Problem description ▸ Scan the entries below and say how many lines contain "donut". Write only the number.

[[ Material for this exercise, beginning ]]

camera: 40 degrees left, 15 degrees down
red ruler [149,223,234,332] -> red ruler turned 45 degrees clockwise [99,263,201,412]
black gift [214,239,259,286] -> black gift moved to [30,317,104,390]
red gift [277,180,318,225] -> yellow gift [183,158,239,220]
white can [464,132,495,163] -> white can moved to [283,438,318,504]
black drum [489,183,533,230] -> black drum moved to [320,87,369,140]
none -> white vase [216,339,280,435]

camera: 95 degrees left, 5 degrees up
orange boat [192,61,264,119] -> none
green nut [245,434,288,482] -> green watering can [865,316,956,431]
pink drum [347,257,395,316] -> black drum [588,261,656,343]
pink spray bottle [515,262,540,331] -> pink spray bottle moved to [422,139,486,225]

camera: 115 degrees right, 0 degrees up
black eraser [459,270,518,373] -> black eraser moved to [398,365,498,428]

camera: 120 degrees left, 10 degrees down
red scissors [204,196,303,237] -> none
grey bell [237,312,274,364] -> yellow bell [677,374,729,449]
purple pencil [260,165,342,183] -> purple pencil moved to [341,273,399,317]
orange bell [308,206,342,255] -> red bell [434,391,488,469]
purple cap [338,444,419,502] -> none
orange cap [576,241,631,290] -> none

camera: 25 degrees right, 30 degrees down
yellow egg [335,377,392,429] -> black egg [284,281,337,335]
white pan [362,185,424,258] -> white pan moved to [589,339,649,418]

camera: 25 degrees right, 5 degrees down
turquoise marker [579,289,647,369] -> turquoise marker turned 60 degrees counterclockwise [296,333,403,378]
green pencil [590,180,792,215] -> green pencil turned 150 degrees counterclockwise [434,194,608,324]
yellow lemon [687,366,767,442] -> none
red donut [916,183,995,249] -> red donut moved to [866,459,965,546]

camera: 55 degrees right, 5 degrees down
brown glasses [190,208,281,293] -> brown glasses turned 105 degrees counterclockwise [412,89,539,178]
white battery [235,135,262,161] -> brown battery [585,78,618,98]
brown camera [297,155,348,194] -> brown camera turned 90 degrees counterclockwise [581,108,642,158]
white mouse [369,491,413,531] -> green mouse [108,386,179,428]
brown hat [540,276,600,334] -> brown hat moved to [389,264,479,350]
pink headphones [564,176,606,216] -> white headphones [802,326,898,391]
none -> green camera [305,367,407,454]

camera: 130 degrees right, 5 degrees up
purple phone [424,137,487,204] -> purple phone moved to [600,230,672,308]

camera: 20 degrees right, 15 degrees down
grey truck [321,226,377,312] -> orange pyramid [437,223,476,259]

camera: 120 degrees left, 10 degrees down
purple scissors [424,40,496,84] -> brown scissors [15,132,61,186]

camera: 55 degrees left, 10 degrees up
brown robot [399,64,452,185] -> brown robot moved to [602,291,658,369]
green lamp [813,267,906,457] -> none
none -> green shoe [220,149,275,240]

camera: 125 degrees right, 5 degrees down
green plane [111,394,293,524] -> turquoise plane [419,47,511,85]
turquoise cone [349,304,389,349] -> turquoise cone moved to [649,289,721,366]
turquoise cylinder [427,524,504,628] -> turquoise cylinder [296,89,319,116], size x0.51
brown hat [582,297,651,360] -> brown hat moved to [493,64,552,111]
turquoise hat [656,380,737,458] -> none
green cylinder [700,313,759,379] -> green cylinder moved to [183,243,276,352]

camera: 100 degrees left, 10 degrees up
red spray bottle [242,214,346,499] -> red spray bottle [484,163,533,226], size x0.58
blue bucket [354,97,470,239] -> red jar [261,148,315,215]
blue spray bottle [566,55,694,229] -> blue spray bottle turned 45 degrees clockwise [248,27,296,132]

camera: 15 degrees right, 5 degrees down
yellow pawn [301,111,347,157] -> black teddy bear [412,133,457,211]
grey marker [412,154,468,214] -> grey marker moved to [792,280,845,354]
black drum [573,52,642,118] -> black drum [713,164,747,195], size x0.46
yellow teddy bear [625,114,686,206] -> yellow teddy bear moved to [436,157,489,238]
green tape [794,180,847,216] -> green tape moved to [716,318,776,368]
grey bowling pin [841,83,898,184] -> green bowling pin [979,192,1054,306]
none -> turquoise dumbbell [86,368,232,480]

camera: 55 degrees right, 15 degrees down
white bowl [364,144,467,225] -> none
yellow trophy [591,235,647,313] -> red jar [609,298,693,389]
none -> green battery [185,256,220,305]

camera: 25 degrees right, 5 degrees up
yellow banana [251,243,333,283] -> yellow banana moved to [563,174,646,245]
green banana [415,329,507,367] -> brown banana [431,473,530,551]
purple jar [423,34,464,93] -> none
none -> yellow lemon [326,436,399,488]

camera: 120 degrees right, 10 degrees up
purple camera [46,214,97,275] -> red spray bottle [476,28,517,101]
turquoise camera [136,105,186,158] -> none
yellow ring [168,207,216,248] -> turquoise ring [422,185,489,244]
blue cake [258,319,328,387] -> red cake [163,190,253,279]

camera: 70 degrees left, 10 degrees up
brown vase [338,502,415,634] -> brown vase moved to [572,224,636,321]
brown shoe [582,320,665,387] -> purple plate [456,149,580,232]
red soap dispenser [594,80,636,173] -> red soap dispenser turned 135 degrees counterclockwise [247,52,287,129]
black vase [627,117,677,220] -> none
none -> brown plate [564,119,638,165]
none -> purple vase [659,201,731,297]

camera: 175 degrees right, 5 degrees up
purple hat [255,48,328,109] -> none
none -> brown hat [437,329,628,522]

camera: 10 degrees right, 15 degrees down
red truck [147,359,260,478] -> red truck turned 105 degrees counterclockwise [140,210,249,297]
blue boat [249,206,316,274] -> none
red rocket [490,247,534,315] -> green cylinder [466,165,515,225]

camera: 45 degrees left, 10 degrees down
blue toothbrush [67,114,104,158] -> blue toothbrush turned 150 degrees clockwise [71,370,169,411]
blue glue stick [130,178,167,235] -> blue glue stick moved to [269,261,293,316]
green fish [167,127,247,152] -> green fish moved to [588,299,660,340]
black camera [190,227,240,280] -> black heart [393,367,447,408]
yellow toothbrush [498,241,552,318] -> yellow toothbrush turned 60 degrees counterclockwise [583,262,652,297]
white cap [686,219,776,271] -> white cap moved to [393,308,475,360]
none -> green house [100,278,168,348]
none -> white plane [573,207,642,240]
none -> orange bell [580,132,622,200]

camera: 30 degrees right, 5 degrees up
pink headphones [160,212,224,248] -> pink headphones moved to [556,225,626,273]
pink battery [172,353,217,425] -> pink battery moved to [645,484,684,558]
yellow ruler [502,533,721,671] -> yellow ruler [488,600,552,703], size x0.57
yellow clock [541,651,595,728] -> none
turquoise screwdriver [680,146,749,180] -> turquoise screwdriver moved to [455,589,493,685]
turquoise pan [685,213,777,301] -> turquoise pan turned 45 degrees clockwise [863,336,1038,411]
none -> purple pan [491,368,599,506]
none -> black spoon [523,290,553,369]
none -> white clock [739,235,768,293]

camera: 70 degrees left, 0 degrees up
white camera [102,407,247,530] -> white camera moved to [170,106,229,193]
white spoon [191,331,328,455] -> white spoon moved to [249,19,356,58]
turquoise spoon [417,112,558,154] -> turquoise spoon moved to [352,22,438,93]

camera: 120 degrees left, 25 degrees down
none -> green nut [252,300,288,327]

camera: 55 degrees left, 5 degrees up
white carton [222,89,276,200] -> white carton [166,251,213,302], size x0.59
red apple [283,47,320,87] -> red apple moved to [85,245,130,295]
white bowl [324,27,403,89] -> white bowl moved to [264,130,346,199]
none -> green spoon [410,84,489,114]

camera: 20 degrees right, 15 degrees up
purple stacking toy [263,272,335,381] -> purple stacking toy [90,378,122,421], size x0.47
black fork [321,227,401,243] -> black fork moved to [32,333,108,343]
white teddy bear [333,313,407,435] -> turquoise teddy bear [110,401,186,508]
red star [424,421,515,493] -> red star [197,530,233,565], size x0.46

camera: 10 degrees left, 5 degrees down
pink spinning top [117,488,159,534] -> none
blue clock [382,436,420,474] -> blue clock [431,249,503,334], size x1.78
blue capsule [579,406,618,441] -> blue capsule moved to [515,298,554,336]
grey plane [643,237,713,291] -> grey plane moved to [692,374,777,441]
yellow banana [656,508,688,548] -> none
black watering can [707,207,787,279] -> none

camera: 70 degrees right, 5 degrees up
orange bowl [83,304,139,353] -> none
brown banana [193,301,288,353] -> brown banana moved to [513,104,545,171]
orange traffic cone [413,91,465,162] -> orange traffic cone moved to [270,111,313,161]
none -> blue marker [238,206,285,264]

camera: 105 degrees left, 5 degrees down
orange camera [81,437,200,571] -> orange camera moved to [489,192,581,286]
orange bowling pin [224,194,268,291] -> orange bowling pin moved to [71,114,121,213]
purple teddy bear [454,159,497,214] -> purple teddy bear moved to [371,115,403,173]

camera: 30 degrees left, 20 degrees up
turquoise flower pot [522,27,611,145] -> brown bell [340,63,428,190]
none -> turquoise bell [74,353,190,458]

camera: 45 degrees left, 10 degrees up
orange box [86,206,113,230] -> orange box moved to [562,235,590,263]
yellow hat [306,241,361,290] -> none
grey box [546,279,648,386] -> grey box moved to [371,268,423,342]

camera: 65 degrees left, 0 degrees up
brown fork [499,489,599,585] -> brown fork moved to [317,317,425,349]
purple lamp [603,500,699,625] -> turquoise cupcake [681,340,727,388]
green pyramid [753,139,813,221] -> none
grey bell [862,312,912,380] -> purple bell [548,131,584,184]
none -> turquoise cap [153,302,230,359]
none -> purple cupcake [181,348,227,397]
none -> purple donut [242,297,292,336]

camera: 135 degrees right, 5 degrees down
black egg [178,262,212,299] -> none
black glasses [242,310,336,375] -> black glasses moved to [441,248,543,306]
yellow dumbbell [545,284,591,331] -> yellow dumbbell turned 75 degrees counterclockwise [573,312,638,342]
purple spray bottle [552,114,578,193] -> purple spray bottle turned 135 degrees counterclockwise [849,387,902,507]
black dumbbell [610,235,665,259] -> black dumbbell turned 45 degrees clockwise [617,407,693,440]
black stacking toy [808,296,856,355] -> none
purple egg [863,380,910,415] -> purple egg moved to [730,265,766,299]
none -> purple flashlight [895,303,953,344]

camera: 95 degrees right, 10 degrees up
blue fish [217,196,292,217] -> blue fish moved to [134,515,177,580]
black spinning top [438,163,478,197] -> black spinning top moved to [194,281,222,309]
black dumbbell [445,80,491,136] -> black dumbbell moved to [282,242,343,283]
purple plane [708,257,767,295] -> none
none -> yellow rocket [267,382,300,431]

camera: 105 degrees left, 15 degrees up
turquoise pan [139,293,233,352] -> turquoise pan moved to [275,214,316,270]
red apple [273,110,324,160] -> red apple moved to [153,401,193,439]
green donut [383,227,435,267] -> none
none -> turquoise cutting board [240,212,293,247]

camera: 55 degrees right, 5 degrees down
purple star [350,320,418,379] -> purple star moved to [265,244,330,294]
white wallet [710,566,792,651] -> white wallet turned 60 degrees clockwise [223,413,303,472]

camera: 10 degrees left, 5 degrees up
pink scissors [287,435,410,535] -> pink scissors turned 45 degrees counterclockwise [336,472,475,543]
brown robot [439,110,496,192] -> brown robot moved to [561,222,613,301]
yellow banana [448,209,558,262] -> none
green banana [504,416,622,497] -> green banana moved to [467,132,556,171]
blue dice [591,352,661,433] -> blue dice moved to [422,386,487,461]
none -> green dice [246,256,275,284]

[[ Material for this exercise, end ]]

Answer section ▸ 3